* Work to complete
Set down the full listing exactly as given. Any pictures are to be left out.

* Dataset extract

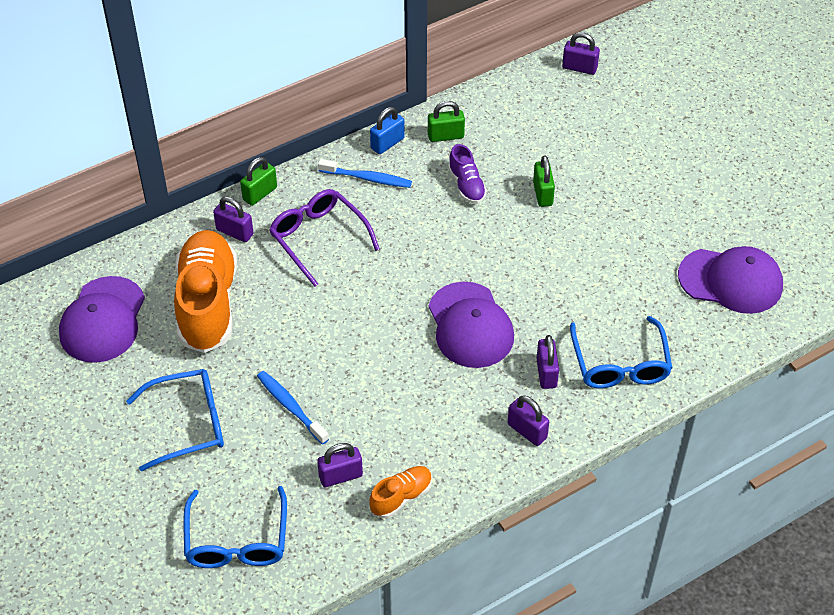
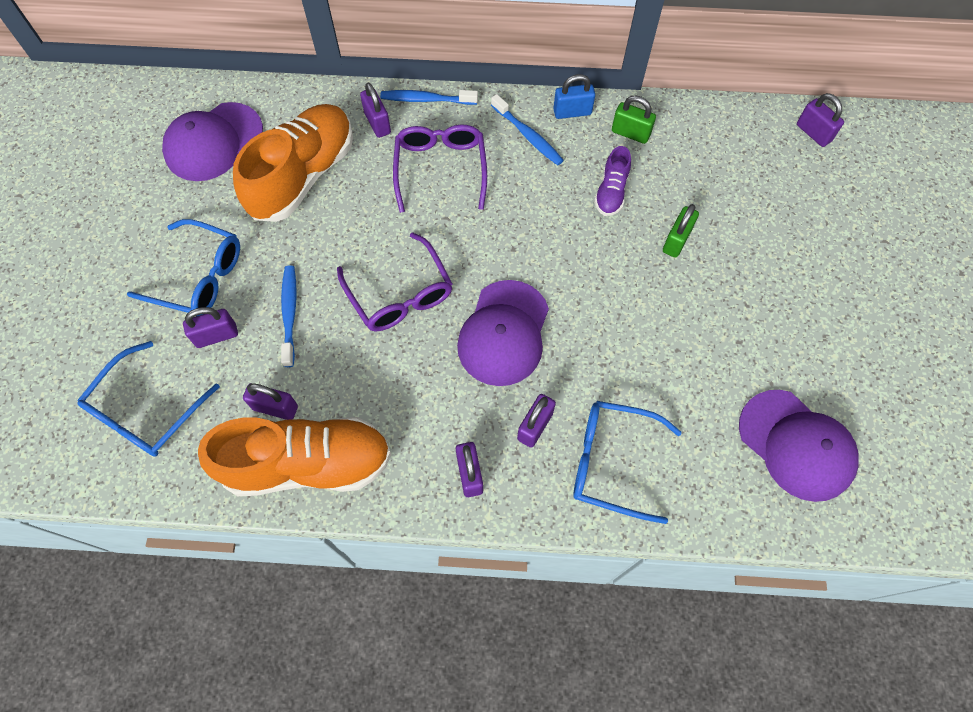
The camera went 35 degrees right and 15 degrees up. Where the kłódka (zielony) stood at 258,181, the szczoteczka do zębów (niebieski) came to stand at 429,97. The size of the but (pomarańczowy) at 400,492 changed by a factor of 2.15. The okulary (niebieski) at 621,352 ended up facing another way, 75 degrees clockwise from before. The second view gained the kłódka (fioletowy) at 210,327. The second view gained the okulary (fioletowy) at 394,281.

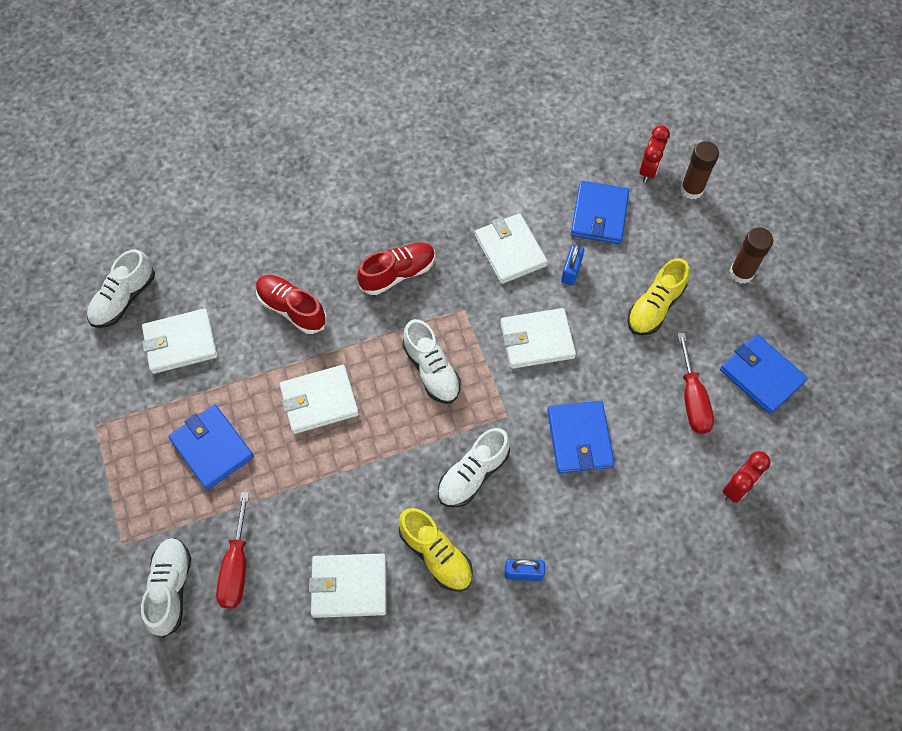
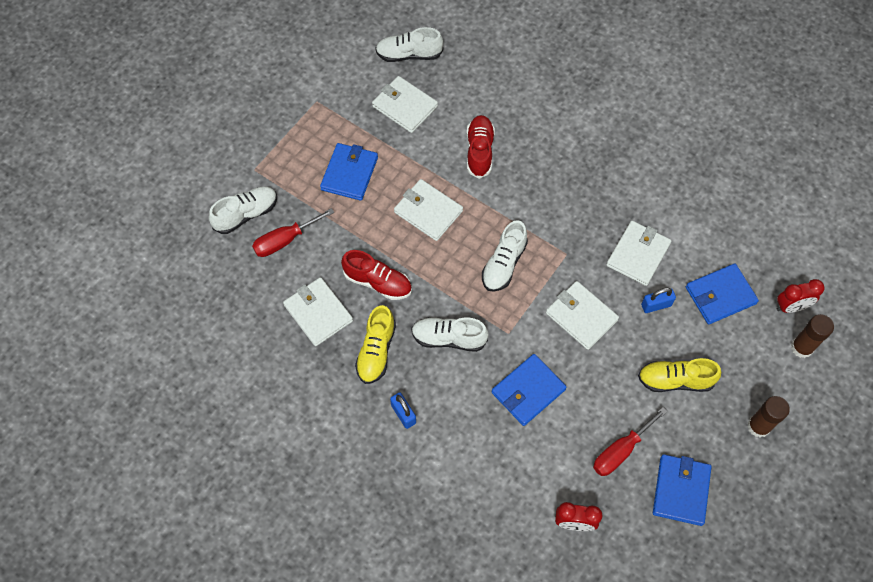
The camera went 55 degrees right and 0 degrees up. The but (czerwony) ended up elsewhere, having gone from 396,268 to 376,275.

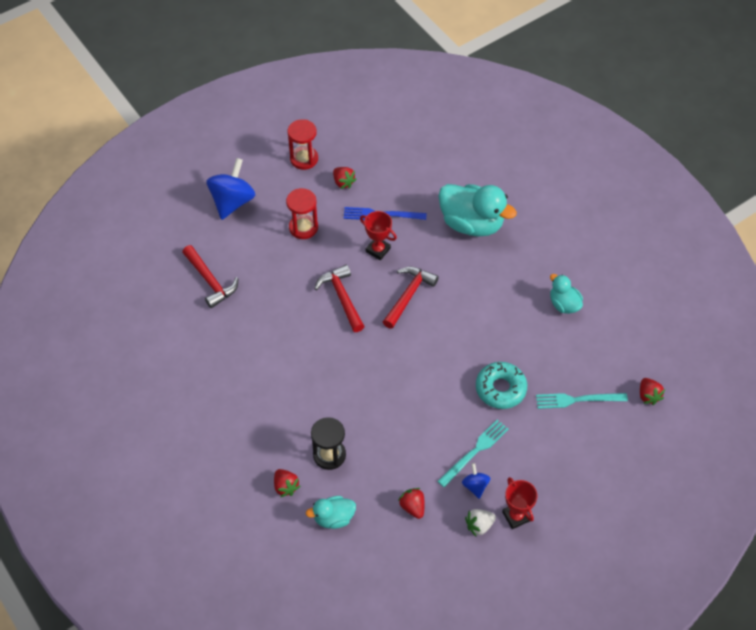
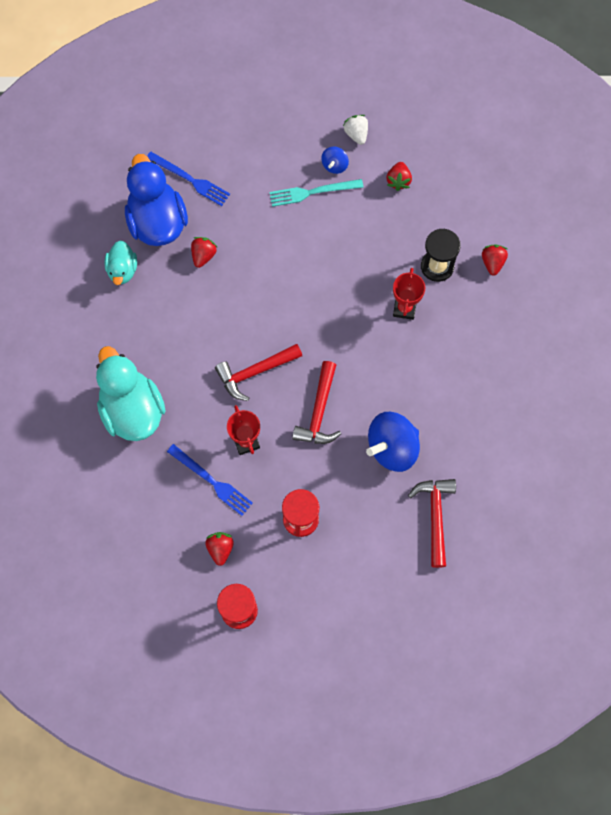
The camera went 145 degrees left and 15 degrees up. The bączek (niebieski) ended up elsewhere, having gone from 230,189 to 393,442. The second view lost the kaczka (turkusowy) at 331,512. The truskawka (biały) at 480,522 ended up facing another way, 120 degrees counterclockwise from before. The second view lost the donut (turkusowy) at 501,385. The puchar (czerwony) ended up elsewhere, having gone from 519,503 to 409,294. What was the widelec (turkusowy) at 582,401 turned into the widelec (niebieski) at 188,179. The truskawka (czerwony) ended up elsewhere, having gone from 652,391 to 204,252. The second view gained the kaczka (niebieski) at 156,200.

* Answer box
The camera went 35 degrees right and 15 degrees up. Where the kłódka (zielony) stood at 258,181, the szczoteczka do zębów (niebieski) came to stand at 429,97. The size of the but (pomarańczowy) at 400,492 changed by a factor of 2.15. The okulary (niebieski) at 621,352 ended up facing another way, 75 degrees clockwise from before. The second view gained the kłódka (fioletowy) at 210,327. The second view gained the okulary (fioletowy) at 394,281.

The camera went 55 degrees right and 0 degrees up. The but (czerwony) ended up elsewhere, having gone from 396,268 to 376,275.

The camera went 145 degrees left and 15 degrees up. The bączek (niebieski) ended up elsewhere, having gone from 230,189 to 393,442. The second view lost the kaczka (turkusowy) at 331,512. The truskawka (biały) at 480,522 ended up facing another way, 120 degrees counterclockwise from before. The second view lost the donut (turkusowy) at 501,385. The puchar (czerwony) ended up elsewhere, having gone from 519,503 to 409,294. What was the widelec (turkusowy) at 582,401 turned into the widelec (niebieski) at 188,179. The truskawka (czerwony) ended up elsewhere, having gone from 652,391 to 204,252. The second view gained the kaczka (niebieski) at 156,200.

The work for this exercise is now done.